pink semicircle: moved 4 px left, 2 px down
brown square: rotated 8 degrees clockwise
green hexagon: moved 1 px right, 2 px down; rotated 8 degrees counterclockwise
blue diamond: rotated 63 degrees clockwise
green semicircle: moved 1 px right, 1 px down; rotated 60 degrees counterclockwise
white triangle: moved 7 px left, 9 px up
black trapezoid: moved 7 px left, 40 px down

* * *

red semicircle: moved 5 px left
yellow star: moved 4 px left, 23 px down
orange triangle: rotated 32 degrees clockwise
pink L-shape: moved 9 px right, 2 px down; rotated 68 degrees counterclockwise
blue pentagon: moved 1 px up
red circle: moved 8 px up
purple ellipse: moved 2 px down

--

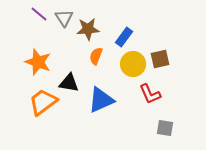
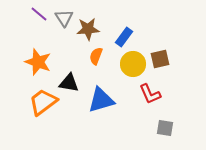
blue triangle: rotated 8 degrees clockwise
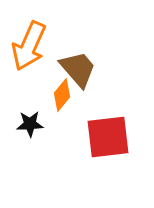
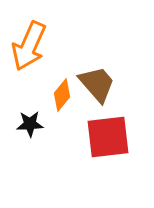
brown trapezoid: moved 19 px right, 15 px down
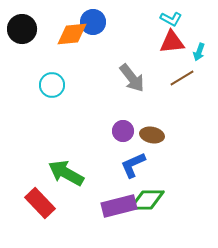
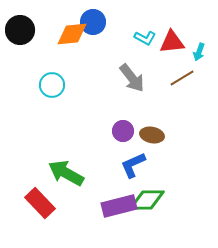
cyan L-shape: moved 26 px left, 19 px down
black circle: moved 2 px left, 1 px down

* _Work instruction_
Given the records above, reproduce precisely and only the lines between the line holding "pink L-shape: moved" and the line holding "purple ellipse: moved 2 px down", inclusive.

* _Written solution_
pink L-shape: moved 9 px right, 2 px down; rotated 68 degrees counterclockwise
blue pentagon: moved 1 px up
red circle: moved 8 px up
purple ellipse: moved 2 px down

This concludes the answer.